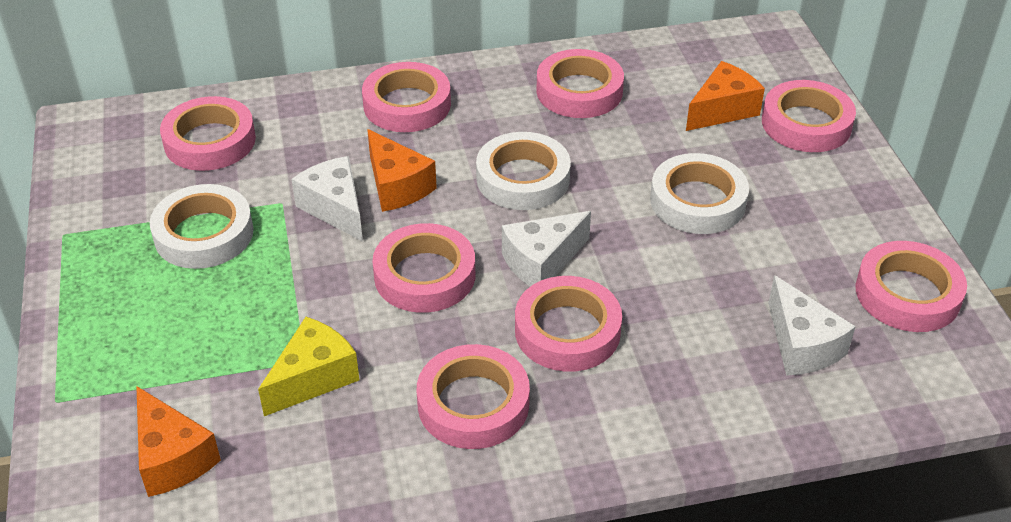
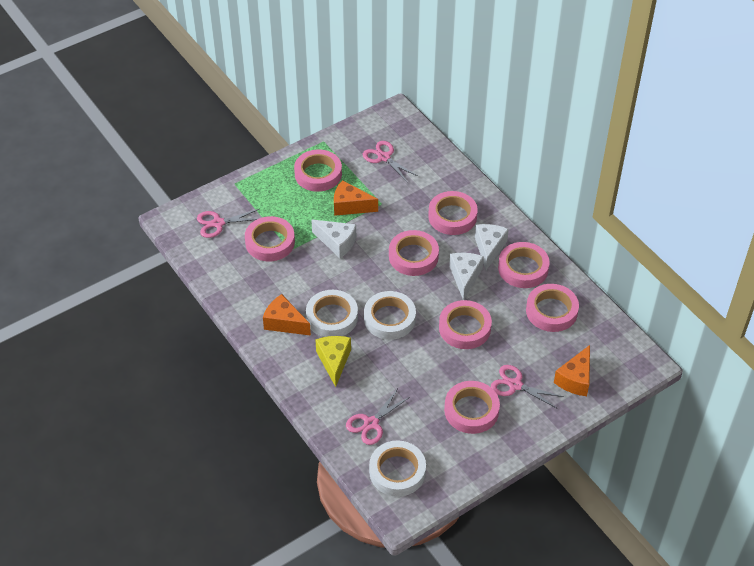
pink scissors: 0 -> 4

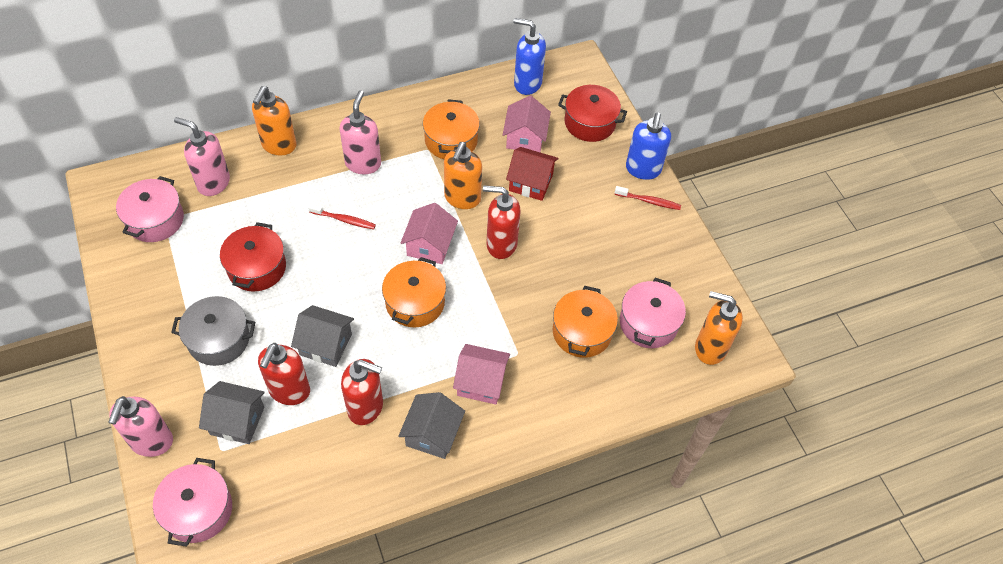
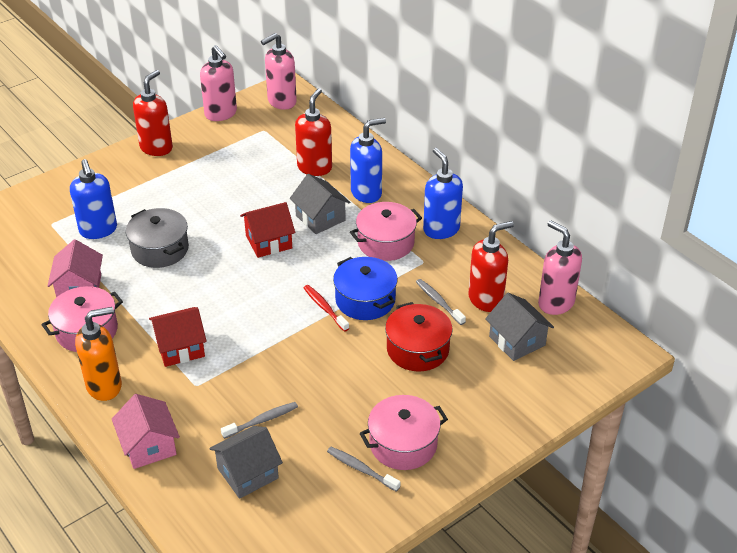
blue pot: 0 -> 1
blue soap dispenser: 2 -> 3
grey toothbrush: 0 -> 3
orange pot: 3 -> 0
orange soap dispenser: 3 -> 1
pink house: 3 -> 2
red house: 1 -> 2
red pot: 2 -> 1
red toothbrush: 2 -> 1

==================================================

▶ **TASK ITEM**: Take the records above and transcribe them exactly, dropping every picture.

▶ **TASK SOLUTION**:
pink scissors: 0 -> 4

blue pot: 0 -> 1
blue soap dispenser: 2 -> 3
grey toothbrush: 0 -> 3
orange pot: 3 -> 0
orange soap dispenser: 3 -> 1
pink house: 3 -> 2
red house: 1 -> 2
red pot: 2 -> 1
red toothbrush: 2 -> 1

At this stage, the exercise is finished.